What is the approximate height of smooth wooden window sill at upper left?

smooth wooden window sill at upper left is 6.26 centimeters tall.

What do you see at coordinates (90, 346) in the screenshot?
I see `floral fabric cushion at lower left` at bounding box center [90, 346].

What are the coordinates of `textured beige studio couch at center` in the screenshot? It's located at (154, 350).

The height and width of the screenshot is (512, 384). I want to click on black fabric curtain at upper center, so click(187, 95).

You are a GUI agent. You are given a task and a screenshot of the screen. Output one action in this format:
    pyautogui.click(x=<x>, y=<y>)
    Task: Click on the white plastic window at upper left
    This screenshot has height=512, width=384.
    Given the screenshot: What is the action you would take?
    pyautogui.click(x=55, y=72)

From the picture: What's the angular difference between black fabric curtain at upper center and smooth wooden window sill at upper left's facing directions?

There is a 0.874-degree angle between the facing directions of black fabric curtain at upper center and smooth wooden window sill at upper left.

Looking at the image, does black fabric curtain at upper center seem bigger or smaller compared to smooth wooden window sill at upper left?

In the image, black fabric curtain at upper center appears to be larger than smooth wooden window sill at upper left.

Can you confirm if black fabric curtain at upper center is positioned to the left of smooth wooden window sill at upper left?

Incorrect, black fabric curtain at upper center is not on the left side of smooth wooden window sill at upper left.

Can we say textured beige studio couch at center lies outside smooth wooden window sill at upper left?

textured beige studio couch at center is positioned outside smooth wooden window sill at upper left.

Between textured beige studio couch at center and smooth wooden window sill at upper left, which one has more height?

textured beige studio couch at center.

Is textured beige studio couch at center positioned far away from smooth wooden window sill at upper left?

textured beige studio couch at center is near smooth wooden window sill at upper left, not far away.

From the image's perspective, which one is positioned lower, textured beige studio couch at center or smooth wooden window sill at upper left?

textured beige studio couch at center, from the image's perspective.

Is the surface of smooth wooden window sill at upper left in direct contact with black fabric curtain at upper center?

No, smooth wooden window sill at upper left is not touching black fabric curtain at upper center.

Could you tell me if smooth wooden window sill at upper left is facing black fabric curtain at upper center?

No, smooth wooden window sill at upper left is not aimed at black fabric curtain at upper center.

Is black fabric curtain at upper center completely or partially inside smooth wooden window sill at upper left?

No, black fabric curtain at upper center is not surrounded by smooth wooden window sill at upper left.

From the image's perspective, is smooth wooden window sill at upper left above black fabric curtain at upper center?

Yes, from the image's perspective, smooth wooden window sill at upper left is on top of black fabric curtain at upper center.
-=-=-
Print all of the entries above again, word for word and in their original order.

What is the approximate height of smooth wooden window sill at upper left?

smooth wooden window sill at upper left is 6.26 centimeters tall.

What do you see at coordinates (90, 346) in the screenshot?
I see `floral fabric cushion at lower left` at bounding box center [90, 346].

What are the coordinates of `textured beige studio couch at center` in the screenshot? It's located at (154, 350).

The height and width of the screenshot is (512, 384). I want to click on black fabric curtain at upper center, so click(187, 95).

You are a GUI agent. You are given a task and a screenshot of the screen. Output one action in this format:
    pyautogui.click(x=<x>, y=<y>)
    Task: Click on the white plastic window at upper left
    This screenshot has height=512, width=384.
    Given the screenshot: What is the action you would take?
    pyautogui.click(x=55, y=72)

From the picture: What's the angular difference between black fabric curtain at upper center and smooth wooden window sill at upper left's facing directions?

There is a 0.874-degree angle between the facing directions of black fabric curtain at upper center and smooth wooden window sill at upper left.

Looking at the image, does black fabric curtain at upper center seem bigger or smaller compared to smooth wooden window sill at upper left?

In the image, black fabric curtain at upper center appears to be larger than smooth wooden window sill at upper left.

Can you confirm if black fabric curtain at upper center is positioned to the left of smooth wooden window sill at upper left?

Incorrect, black fabric curtain at upper center is not on the left side of smooth wooden window sill at upper left.

Can we say textured beige studio couch at center lies outside smooth wooden window sill at upper left?

textured beige studio couch at center is positioned outside smooth wooden window sill at upper left.

Between textured beige studio couch at center and smooth wooden window sill at upper left, which one has more height?

textured beige studio couch at center.

Is textured beige studio couch at center positioned far away from smooth wooden window sill at upper left?

textured beige studio couch at center is near smooth wooden window sill at upper left, not far away.

From the image's perspective, which one is positioned lower, textured beige studio couch at center or smooth wooden window sill at upper left?

textured beige studio couch at center, from the image's perspective.

Is the surface of smooth wooden window sill at upper left in direct contact with black fabric curtain at upper center?

No, smooth wooden window sill at upper left is not touching black fabric curtain at upper center.

Could you tell me if smooth wooden window sill at upper left is facing black fabric curtain at upper center?

No, smooth wooden window sill at upper left is not aimed at black fabric curtain at upper center.

Is black fabric curtain at upper center completely or partially inside smooth wooden window sill at upper left?

No, black fabric curtain at upper center is not surrounded by smooth wooden window sill at upper left.

From the image's perspective, is smooth wooden window sill at upper left above black fabric curtain at upper center?

Yes, from the image's perspective, smooth wooden window sill at upper left is on top of black fabric curtain at upper center.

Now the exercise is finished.